:: LISTED ENTRIES ::

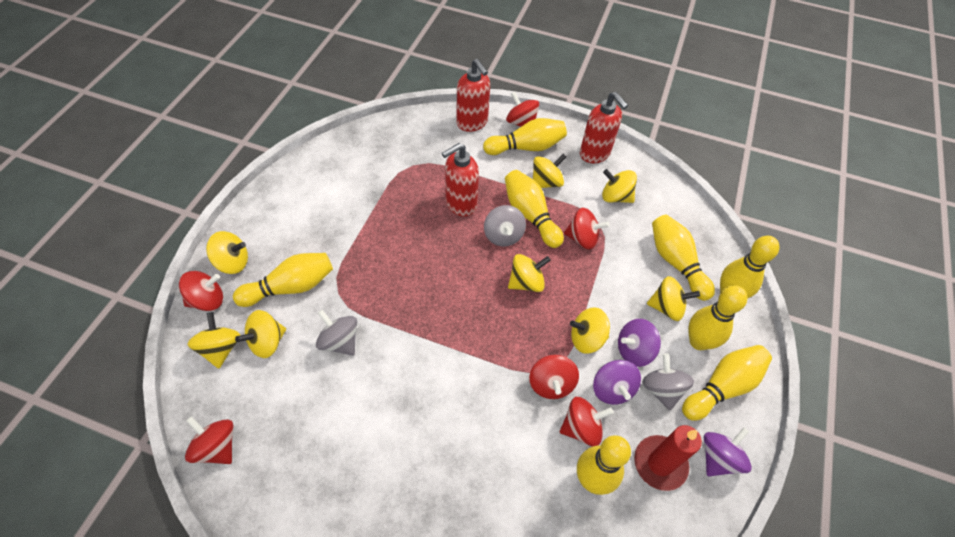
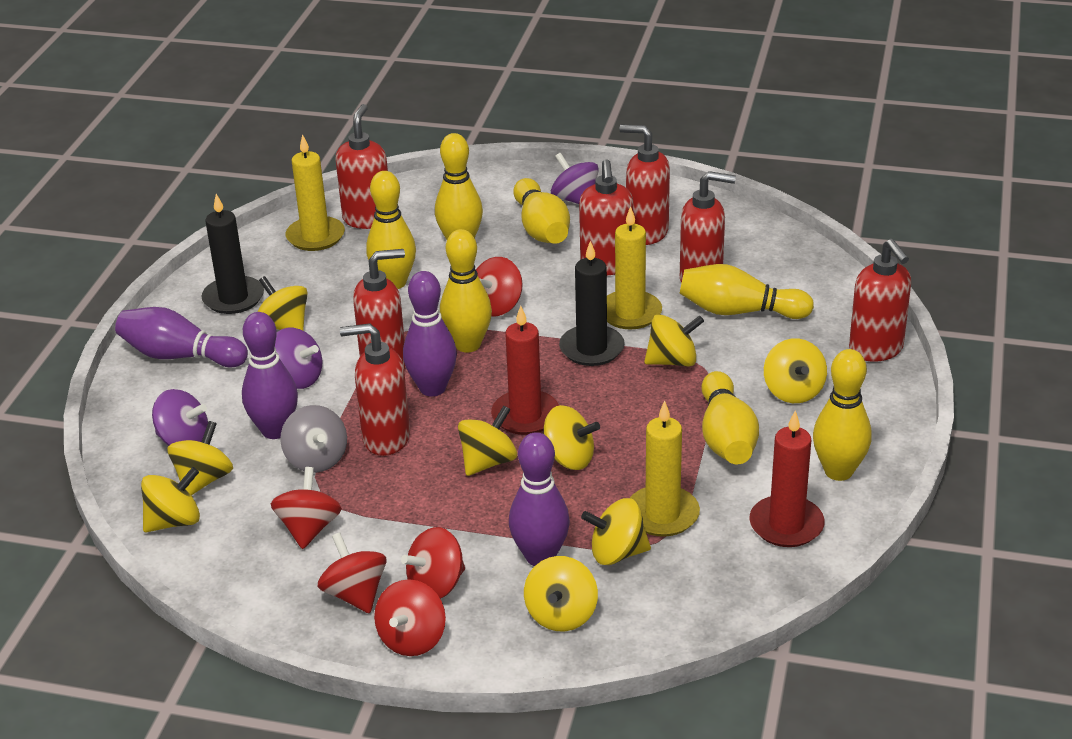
black candle: 0 -> 2
grey spinning top: 3 -> 1
purple bowling pin: 0 -> 4
red candle: 1 -> 2
red soap dispenser: 3 -> 7
red spinning top: 6 -> 5
yellow bowling pin: 8 -> 7
yellow candle: 0 -> 3
yellow spinning top: 8 -> 9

:::

[WORK ITEM] Repeat all the records exactly, images excluded.

[EXERCISE RESULT]
black candle: 0 -> 2
grey spinning top: 3 -> 1
purple bowling pin: 0 -> 4
red candle: 1 -> 2
red soap dispenser: 3 -> 7
red spinning top: 6 -> 5
yellow bowling pin: 8 -> 7
yellow candle: 0 -> 3
yellow spinning top: 8 -> 9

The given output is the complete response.